Wherever the string "camera" shows up in the data below, copy the whole line.
____ The records
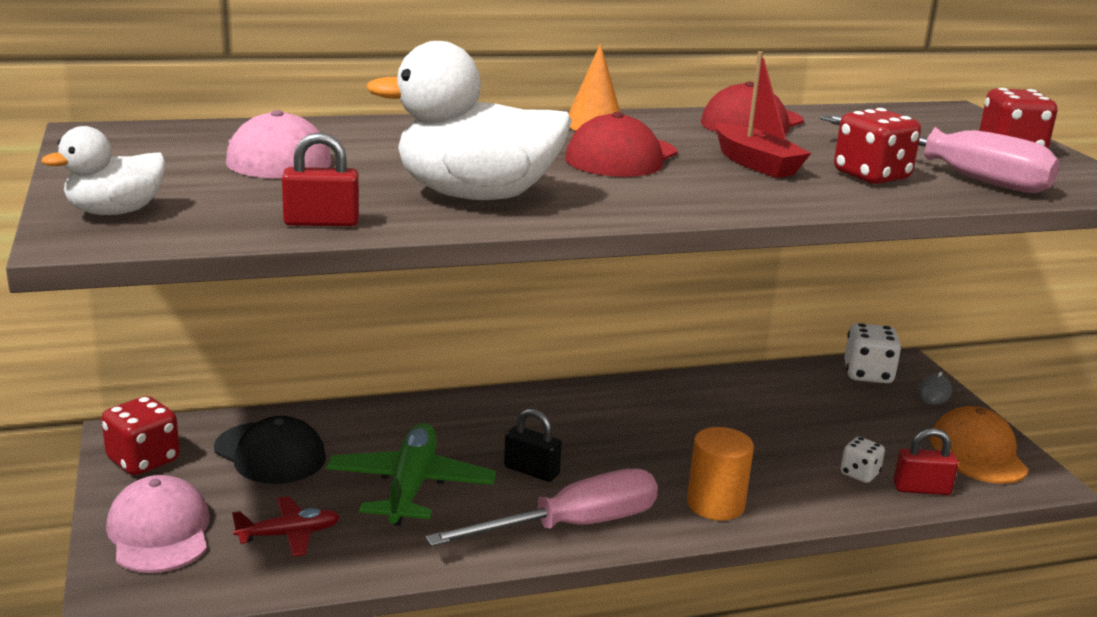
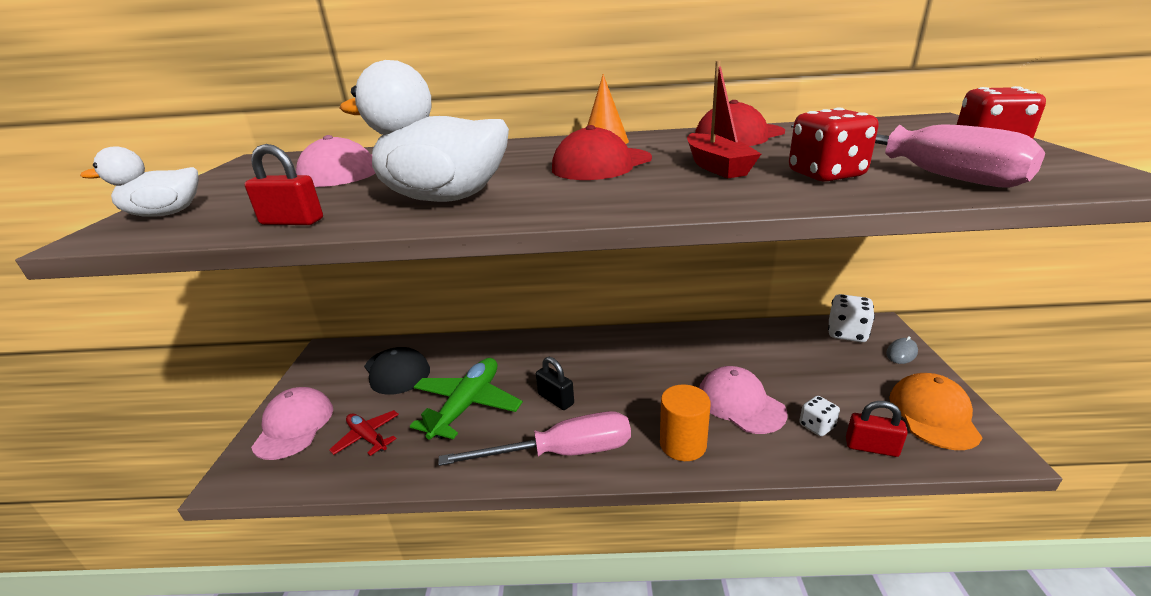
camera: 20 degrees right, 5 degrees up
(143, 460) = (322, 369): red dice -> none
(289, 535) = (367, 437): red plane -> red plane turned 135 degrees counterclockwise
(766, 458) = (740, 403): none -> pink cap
________
____ The records
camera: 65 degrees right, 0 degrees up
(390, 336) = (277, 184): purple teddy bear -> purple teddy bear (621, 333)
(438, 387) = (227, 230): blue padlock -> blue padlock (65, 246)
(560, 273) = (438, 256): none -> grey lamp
________
(Solution for this task)
camera: 20 degrees right, 5 degrees up
camera: 65 degrees right, 0 degrees up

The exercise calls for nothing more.